◆ **Exercise aim**:
Each line between the one holding "U2 pin out: SIG5 -> SIG16" and the end of the material below, both included, is to be transcribed word for word, with pictures left out.

◆ **Data excerpts**:

********

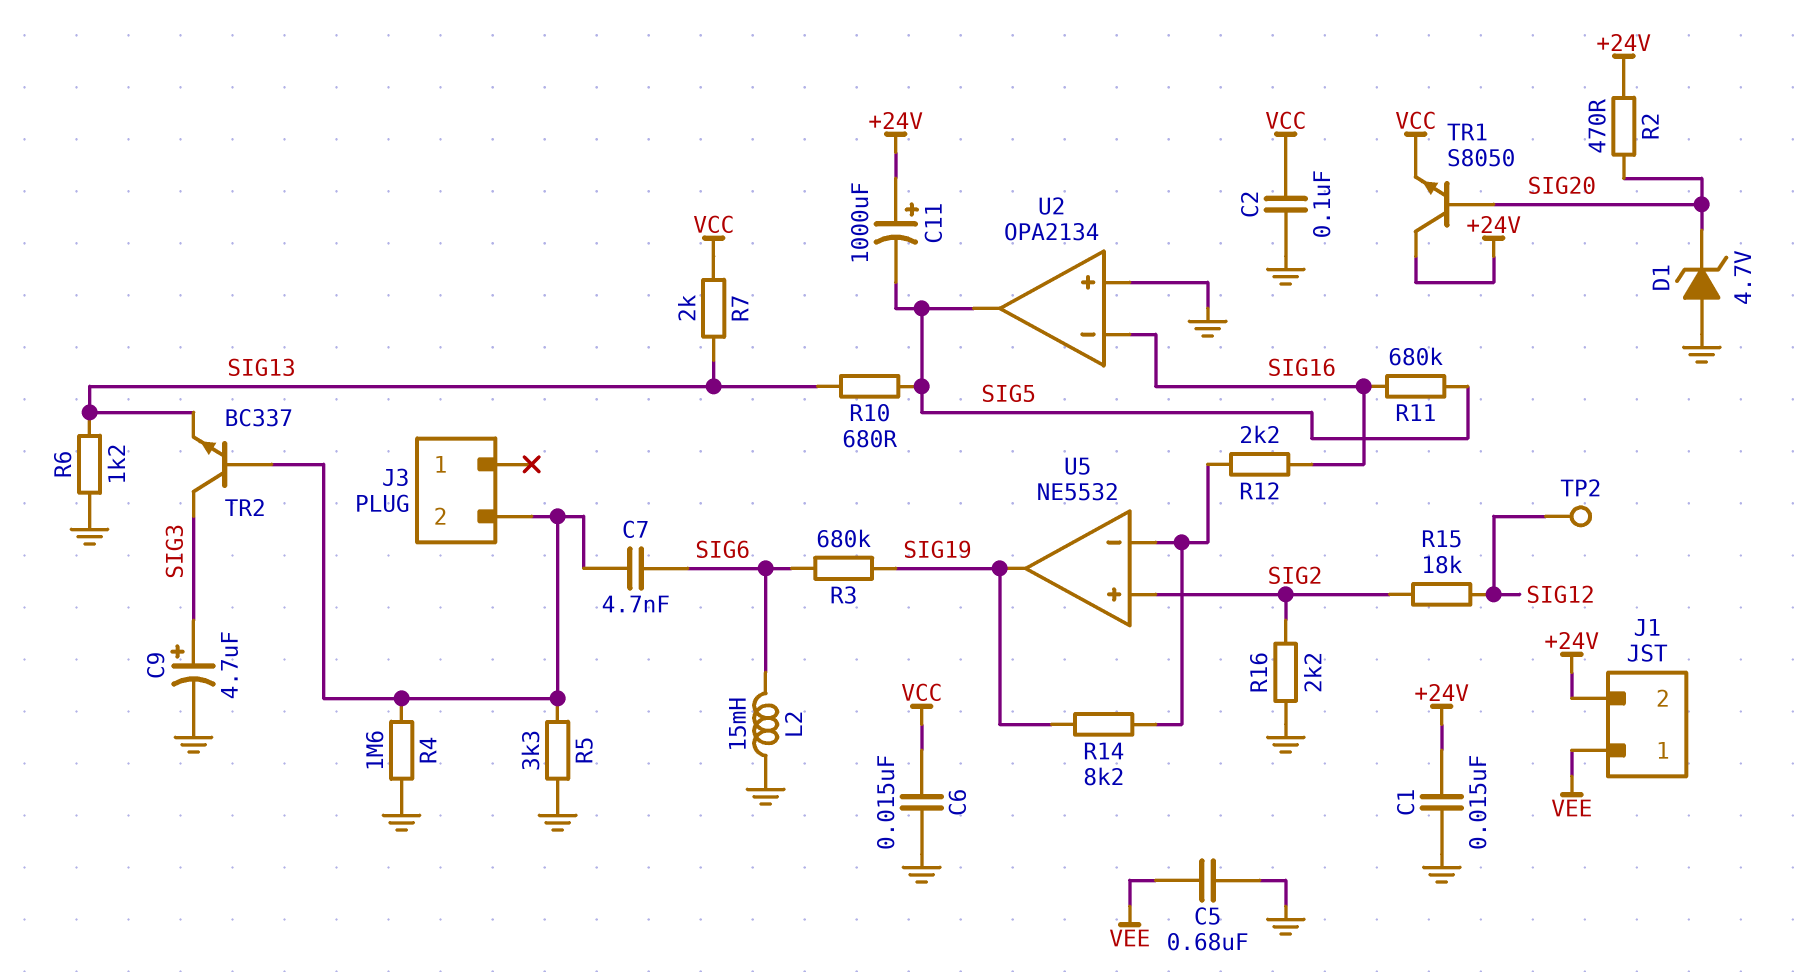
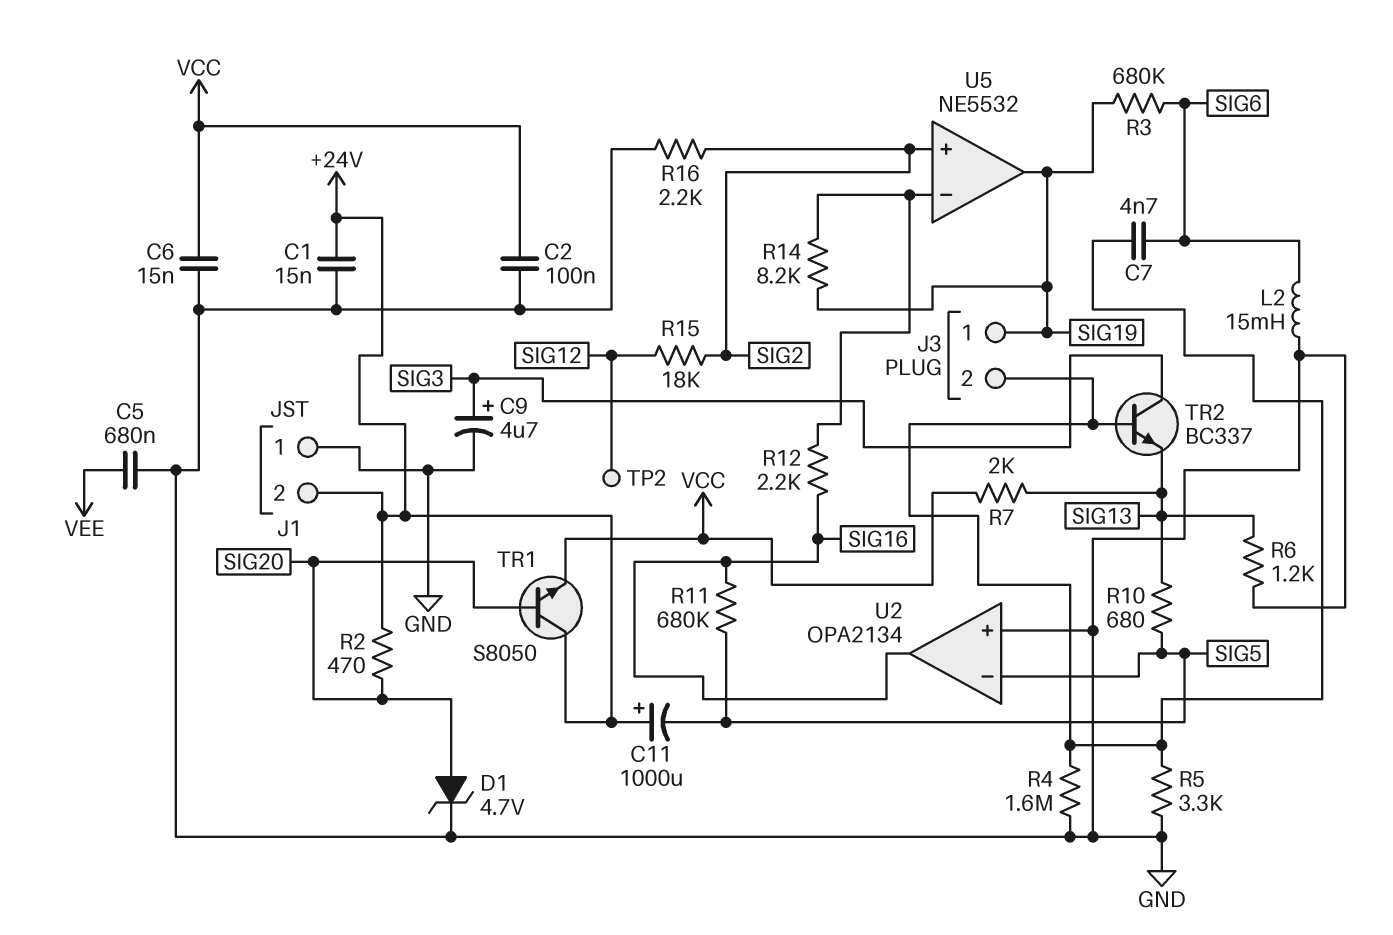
D1: zener 4.7V (A GND, K SIG20) -> zener 4.7V (A SIG20, K GND)
J1 pin 1: VEE -> GND
J3 pin 1: none -> SIG19
U2 pin in-: SIG16 -> SIG5
U2 pin out: SIG5 -> SIG16

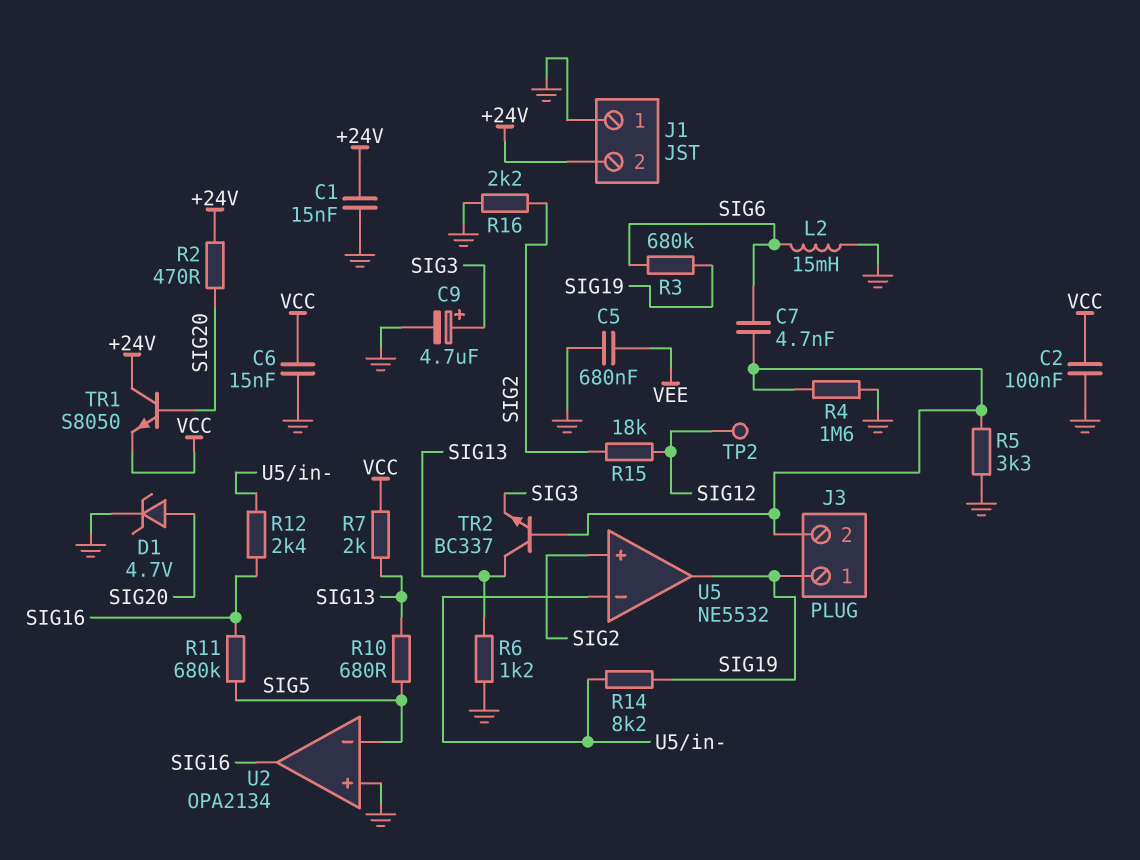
C11: 1000uF (plus +24V, minus SIG5) -> none
R12: 2.2k (SIG16, U5/in-) -> 2.4k (SIG16, U5/in-)
TR2: NPN BC337 (B J3/2, C SIG3, E SIG13) -> NPN BC337 (B J3/2, C SIG13, E SIG3)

********

◆ **Written solution**:
U2 pin out: SIG5 -> SIG16

C11: 1000uF (plus +24V, minus SIG5) -> none
R12: 2.2k (SIG16, U5/in-) -> 2.4k (SIG16, U5/in-)
TR2: NPN BC337 (B J3/2, C SIG3, E SIG13) -> NPN BC337 (B J3/2, C SIG13, E SIG3)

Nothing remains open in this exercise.